→ **The problem**
In the records below, begin at the line that has "R3: 75k (GND, IN) -> 1.5k (GND, IN)" and stop after the line that has "C5: 22nF (AOUT, GND) -> 470nF (AOUT, GND)"; quote those lines verbatim and nothing more.

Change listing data
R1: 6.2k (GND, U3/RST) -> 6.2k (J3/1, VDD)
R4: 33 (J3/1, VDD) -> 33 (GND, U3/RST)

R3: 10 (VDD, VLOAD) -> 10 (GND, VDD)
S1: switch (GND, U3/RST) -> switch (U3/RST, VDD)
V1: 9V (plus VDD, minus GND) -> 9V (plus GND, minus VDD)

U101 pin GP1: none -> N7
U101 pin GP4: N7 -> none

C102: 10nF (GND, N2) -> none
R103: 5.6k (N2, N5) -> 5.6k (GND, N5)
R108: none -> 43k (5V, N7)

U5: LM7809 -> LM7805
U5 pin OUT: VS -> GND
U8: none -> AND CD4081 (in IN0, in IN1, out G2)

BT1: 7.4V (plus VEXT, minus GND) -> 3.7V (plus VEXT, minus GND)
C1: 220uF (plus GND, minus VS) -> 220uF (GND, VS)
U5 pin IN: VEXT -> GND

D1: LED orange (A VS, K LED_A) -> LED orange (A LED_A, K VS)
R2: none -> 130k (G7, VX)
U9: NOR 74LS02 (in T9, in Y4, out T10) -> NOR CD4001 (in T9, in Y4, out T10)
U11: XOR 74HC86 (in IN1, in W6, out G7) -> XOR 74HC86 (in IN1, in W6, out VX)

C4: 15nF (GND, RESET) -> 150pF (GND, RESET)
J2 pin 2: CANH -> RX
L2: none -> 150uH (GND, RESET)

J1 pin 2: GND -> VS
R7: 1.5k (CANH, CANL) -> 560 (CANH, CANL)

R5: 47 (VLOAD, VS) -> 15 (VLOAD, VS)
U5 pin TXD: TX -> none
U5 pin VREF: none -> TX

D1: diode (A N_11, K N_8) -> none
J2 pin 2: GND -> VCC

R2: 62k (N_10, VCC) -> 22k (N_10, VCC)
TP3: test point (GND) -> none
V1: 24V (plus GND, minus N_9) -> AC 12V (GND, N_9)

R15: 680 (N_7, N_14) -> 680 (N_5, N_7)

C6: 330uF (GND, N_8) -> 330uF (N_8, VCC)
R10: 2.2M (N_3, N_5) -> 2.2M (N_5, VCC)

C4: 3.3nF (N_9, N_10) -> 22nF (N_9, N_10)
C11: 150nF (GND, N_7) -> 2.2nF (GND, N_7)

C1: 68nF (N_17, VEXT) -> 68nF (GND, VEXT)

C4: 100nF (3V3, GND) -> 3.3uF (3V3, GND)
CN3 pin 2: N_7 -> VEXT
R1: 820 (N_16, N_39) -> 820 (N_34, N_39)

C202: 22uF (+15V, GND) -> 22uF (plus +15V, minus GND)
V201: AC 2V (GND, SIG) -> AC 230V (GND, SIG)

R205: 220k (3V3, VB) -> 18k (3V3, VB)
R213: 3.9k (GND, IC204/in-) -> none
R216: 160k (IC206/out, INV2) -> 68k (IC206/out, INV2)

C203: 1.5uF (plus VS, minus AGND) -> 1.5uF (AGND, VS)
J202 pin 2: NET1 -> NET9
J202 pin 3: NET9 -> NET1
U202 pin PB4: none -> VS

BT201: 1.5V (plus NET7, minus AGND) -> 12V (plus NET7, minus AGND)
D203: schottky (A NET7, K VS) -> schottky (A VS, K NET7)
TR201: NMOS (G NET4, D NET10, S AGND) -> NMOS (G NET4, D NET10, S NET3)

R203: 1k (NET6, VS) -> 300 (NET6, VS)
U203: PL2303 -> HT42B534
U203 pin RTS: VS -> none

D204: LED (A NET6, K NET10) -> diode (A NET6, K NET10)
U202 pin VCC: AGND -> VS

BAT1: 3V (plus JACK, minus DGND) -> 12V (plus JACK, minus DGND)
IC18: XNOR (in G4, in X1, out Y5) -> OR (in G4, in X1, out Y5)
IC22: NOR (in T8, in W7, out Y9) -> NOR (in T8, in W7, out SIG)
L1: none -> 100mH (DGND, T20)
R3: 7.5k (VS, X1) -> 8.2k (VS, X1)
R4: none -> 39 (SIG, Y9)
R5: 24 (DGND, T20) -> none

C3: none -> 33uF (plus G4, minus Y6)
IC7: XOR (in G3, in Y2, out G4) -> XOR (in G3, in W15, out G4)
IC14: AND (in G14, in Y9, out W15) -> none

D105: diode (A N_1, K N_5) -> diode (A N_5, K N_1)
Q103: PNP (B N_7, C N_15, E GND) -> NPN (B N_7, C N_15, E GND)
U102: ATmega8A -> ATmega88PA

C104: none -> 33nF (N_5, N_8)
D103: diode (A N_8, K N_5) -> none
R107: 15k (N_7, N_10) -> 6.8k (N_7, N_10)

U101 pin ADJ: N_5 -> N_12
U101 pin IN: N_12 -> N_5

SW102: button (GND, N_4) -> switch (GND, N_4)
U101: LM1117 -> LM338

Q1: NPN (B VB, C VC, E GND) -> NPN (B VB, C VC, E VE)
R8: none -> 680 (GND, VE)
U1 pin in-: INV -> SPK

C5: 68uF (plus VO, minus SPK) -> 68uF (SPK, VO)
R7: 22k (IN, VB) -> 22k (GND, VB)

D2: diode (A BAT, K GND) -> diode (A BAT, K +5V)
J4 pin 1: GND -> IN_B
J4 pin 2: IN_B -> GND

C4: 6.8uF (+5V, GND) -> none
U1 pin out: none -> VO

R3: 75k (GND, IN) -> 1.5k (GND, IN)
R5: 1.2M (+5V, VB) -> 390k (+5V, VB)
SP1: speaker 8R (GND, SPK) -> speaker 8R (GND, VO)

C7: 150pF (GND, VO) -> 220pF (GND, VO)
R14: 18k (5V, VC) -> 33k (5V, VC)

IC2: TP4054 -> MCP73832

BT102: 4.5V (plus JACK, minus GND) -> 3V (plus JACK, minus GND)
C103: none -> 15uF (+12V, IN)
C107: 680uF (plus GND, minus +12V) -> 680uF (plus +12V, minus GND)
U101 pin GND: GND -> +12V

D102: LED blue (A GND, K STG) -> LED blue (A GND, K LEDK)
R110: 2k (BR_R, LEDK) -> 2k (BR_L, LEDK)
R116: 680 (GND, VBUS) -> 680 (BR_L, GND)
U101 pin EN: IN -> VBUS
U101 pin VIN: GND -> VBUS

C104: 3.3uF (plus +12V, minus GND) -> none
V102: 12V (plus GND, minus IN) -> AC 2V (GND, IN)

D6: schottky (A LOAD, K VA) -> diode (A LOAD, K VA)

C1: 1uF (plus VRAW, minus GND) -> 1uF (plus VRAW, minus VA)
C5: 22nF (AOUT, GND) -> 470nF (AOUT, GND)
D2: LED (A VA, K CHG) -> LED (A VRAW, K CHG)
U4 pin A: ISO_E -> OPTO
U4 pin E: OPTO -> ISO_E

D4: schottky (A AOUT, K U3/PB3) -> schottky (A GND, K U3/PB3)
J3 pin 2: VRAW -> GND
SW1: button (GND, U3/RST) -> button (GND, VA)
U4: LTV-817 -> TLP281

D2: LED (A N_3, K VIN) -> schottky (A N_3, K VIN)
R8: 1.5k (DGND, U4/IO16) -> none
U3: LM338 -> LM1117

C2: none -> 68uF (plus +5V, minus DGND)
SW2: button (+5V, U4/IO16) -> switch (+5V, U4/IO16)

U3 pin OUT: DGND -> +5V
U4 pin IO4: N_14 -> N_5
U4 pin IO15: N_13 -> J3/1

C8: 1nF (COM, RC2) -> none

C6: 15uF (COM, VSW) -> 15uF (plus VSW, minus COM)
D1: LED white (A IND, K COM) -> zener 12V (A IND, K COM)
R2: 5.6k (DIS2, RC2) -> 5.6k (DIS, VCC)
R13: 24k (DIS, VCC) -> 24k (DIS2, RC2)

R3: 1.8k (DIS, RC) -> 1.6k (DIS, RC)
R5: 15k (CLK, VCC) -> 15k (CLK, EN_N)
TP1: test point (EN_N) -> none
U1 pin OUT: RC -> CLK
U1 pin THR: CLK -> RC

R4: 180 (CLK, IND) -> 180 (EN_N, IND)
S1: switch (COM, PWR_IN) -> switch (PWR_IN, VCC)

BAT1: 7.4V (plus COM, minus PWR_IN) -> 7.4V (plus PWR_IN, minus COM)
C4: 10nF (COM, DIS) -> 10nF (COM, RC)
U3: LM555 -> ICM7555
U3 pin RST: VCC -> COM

→ **Output below**
R3: 75k (GND, IN) -> 1.5k (GND, IN)
R5: 1.2M (+5V, VB) -> 390k (+5V, VB)
SP1: speaker 8R (GND, SPK) -> speaker 8R (GND, VO)

C7: 150pF (GND, VO) -> 220pF (GND, VO)
R14: 18k (5V, VC) -> 33k (5V, VC)

IC2: TP4054 -> MCP73832

BT102: 4.5V (plus JACK, minus GND) -> 3V (plus JACK, minus GND)
C103: none -> 15uF (+12V, IN)
C107: 680uF (plus GND, minus +12V) -> 680uF (plus +12V, minus GND)
U101 pin GND: GND -> +12V

D102: LED blue (A GND, K STG) -> LED blue (A GND, K LEDK)
R110: 2k (BR_R, LEDK) -> 2k (BR_L, LEDK)
R116: 680 (GND, VBUS) -> 680 (BR_L, GND)
U101 pin EN: IN -> VBUS
U101 pin VIN: GND -> VBUS

C104: 3.3uF (plus +12V, minus GND) -> none
V102: 12V (plus GND, minus IN) -> AC 2V (GND, IN)

D6: schottky (A LOAD, K VA) -> diode (A LOAD, K VA)

C1: 1uF (plus VRAW, minus GND) -> 1uF (plus VRAW, minus VA)
C5: 22nF (AOUT, GND) -> 470nF (AOUT, GND)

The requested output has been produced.